*** Data for review Section Begins ***

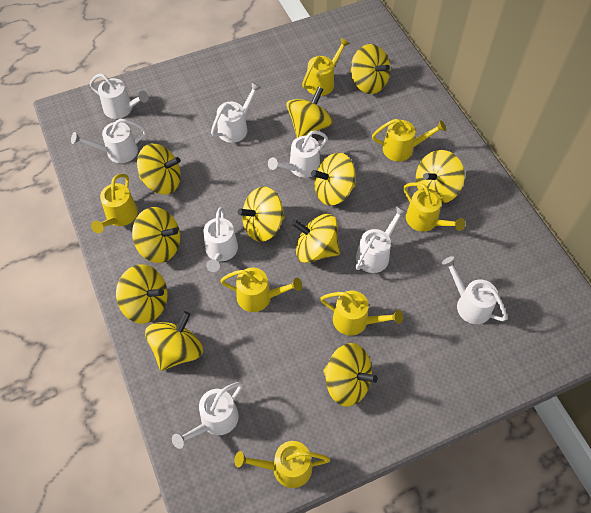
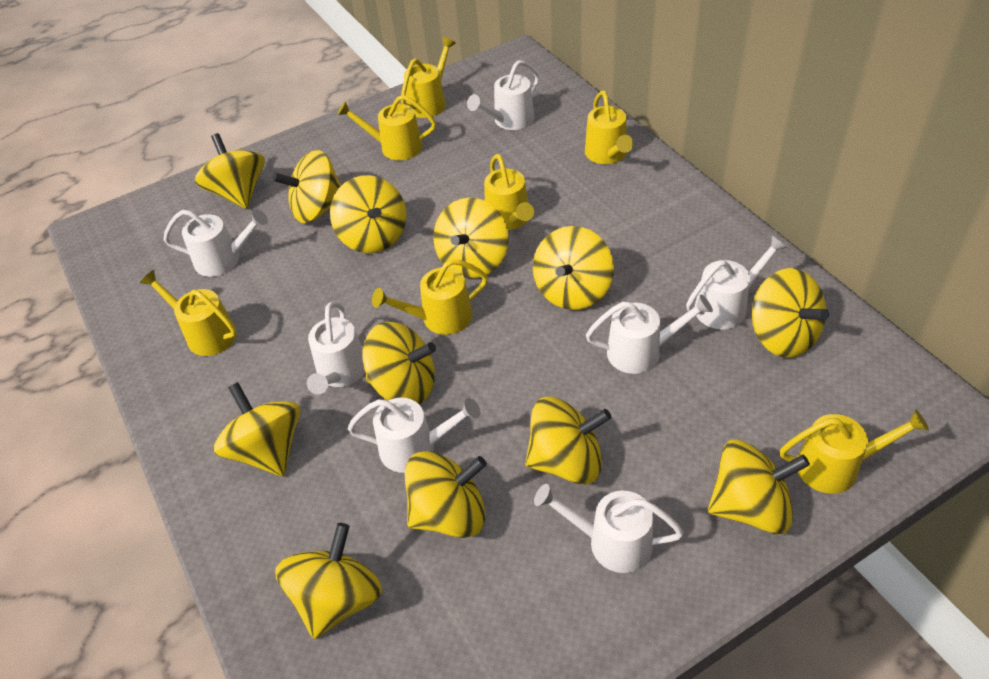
white watering can: [71,119,146,163] [90,73,149,119] [172,382,243,449] [204,207,238,272] [211,82,261,143] [268,131,328,178] [355,206,407,273] [442,256,507,324] = 8 -> [163,209,268,277] [307,302,365,395] [348,398,481,473] [467,60,539,130] [534,484,684,573] [586,295,713,374] [686,235,788,329] = 7
yellow spinning top: [116,264,168,324] [132,207,180,263] [137,143,181,194] [145,311,203,371] [238,186,285,242] [287,87,333,138] [292,214,340,263] [311,152,356,206] [323,343,378,407] [351,44,390,94] [416,150,465,204] = 11 -> [195,133,265,209] [213,382,301,476] [272,150,342,223] [275,523,382,639] [330,175,406,253] [362,322,436,405] [405,451,487,538] [433,198,509,278] [525,397,611,484] [533,226,614,310] [708,440,810,535] [752,268,829,358] = 12

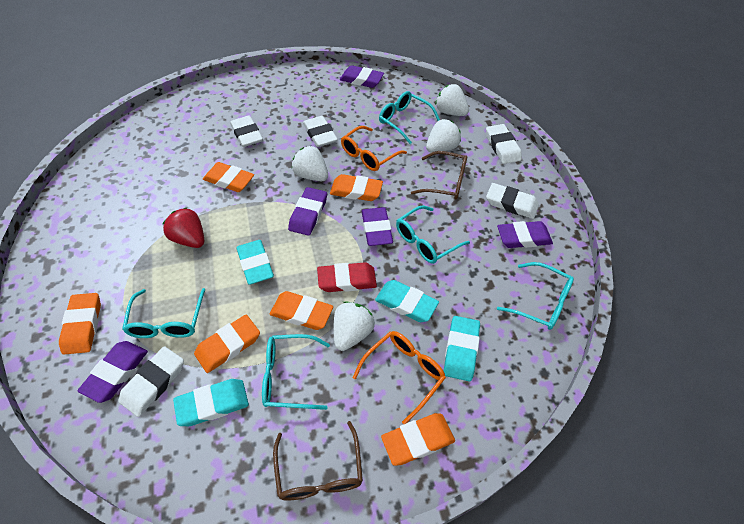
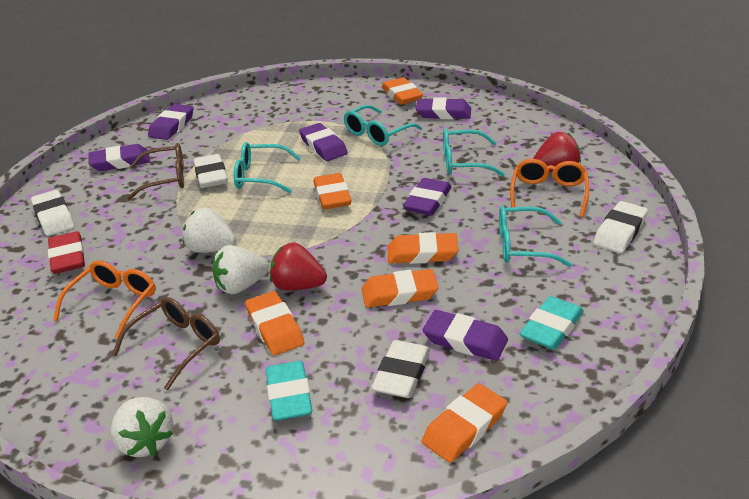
purple eraser: [77,341,148,403] [288,187,327,236] [340,65,384,88] [362,207,393,246] [497,221,553,248] = 5 -> [88,144,150,171] [148,104,194,140] [299,123,348,161] [403,178,452,216] [416,98,471,119] [423,310,508,361] = 6
red strawberry: [163,207,204,248] = 1 -> [270,243,327,291] [533,132,581,172] = 2
turquoise eraser: [173,379,249,426] [236,240,274,285] [375,280,439,322] [444,316,480,381] = 4 -> [266,361,312,421] [519,296,584,350] = 2
turquoise glasses: [122,288,206,338] [262,334,330,410] [379,91,440,144] [396,205,470,264] [497,262,574,330] = 5 -> [234,142,301,193] [344,105,422,146] [443,129,505,176] [499,206,572,267] = 4
white eraser: [118,346,184,417] [230,116,263,147] [303,116,338,147] [486,124,522,164] [486,183,539,219] = 5 -> [31,190,74,236] [193,154,228,188] [371,340,430,398] [593,201,648,253] = 4
white strawberry: [292,145,328,181] [334,301,375,351] [426,119,461,153] [435,84,469,116] = 4 -> [111,397,173,457] [183,208,236,253] [212,245,269,294] = 3

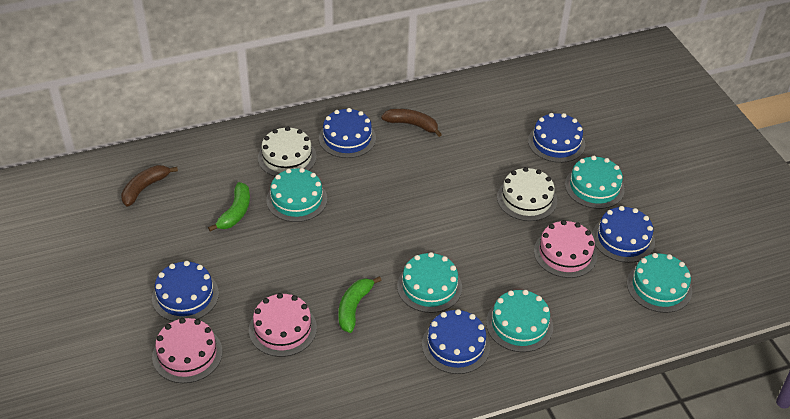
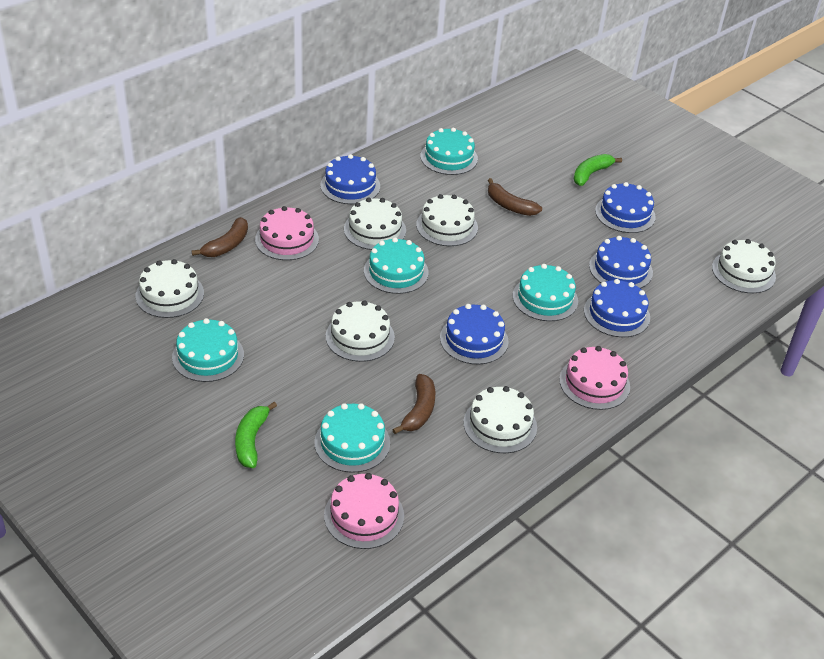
brown banana: [121,165,178,207] [381,109,442,137] = 2 -> [192,217,248,257] [392,374,435,434] [488,178,542,216] = 3
white cake: [258,126,317,176] [497,167,557,221] = 2 -> [135,259,204,318] [326,300,395,362] [344,198,406,250] [416,194,478,246] [463,386,537,453] [712,239,776,293] = 6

*** Data for review Section Ends ***

Copy nothing but the lines above that run from the one with "white strawberry: [292,145,328,181]" to the one with "brown banana: [121,165,178,207]", ends included; pictures stay out.

white strawberry: [292,145,328,181] [334,301,375,351] [426,119,461,153] [435,84,469,116] = 4 -> [111,397,173,457] [183,208,236,253] [212,245,269,294] = 3

brown banana: [121,165,178,207] [381,109,442,137] = 2 -> [192,217,248,257] [392,374,435,434] [488,178,542,216] = 3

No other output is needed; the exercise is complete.